● 作業内容
以下のエントリから、文字列「tuplet」を含む行をすべてそのまま抜き出してください。

(保存済みエントリ)

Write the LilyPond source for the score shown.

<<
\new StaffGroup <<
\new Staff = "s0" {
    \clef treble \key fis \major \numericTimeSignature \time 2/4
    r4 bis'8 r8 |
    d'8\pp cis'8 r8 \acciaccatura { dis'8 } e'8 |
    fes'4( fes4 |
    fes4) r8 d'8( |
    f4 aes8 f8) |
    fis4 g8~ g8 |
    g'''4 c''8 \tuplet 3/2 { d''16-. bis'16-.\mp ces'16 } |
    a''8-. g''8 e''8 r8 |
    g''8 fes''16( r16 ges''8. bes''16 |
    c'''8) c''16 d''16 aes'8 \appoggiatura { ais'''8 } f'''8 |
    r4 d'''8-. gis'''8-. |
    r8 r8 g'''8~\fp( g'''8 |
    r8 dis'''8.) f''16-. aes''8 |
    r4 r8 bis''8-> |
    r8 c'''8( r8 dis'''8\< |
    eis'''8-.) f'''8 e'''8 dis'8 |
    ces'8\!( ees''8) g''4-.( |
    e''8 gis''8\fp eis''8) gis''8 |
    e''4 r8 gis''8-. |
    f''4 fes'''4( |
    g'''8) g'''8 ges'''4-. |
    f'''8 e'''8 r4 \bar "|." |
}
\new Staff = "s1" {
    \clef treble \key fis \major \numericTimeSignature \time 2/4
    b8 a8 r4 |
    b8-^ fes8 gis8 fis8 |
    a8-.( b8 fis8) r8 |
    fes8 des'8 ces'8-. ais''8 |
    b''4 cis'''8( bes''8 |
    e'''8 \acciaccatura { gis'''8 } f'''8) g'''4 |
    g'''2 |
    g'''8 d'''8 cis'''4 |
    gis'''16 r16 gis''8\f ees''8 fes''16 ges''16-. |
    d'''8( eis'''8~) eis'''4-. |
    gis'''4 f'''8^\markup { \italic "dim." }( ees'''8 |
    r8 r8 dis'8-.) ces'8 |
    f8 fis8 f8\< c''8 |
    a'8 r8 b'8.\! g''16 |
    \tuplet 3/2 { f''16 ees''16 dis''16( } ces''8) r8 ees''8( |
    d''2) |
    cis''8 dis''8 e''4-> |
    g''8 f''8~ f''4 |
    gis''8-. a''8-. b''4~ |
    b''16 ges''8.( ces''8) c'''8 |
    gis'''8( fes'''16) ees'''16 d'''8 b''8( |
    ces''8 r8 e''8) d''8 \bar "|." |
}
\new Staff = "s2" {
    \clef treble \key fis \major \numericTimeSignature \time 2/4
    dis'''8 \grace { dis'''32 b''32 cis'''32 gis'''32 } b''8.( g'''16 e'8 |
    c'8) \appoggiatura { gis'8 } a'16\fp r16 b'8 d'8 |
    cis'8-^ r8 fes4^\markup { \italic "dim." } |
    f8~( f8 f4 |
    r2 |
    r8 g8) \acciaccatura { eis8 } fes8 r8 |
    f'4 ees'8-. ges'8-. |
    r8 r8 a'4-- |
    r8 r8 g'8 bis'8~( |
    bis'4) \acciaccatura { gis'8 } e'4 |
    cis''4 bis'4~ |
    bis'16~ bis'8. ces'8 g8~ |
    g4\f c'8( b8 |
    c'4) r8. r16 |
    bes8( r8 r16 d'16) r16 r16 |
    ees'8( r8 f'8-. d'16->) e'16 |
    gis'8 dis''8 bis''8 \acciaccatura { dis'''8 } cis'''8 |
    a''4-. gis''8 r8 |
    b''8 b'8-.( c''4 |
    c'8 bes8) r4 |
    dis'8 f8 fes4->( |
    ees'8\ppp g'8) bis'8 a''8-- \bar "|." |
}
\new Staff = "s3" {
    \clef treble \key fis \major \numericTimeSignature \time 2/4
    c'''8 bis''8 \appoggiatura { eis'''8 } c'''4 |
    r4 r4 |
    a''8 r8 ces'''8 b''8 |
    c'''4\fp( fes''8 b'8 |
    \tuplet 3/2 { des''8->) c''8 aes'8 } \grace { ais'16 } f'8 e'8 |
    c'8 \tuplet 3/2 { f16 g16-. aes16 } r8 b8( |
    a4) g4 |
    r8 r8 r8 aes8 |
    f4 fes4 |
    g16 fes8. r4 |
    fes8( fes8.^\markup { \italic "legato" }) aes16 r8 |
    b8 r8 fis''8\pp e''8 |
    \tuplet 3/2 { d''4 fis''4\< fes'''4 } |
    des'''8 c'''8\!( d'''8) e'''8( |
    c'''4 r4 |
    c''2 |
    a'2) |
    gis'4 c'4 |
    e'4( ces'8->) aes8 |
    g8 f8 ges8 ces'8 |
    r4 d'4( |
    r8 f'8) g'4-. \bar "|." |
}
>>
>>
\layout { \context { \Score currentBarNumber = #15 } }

● 想定解答
    g'''4 c''8 \tuplet 3/2 { d''16-. bis'16-.\mp ces'16 } |
    \tuplet 3/2 { f''16 ees''16 dis''16( } ces''8) r8 ees''8( |
    \tuplet 3/2 { des''8->) c''8 aes'8 } \grace { ais'16 } f'8 e'8 |
    c'8 \tuplet 3/2 { f16 g16-. aes16 } r8 b8( |
    \tuplet 3/2 { d''4 fis''4\< fes'''4 } |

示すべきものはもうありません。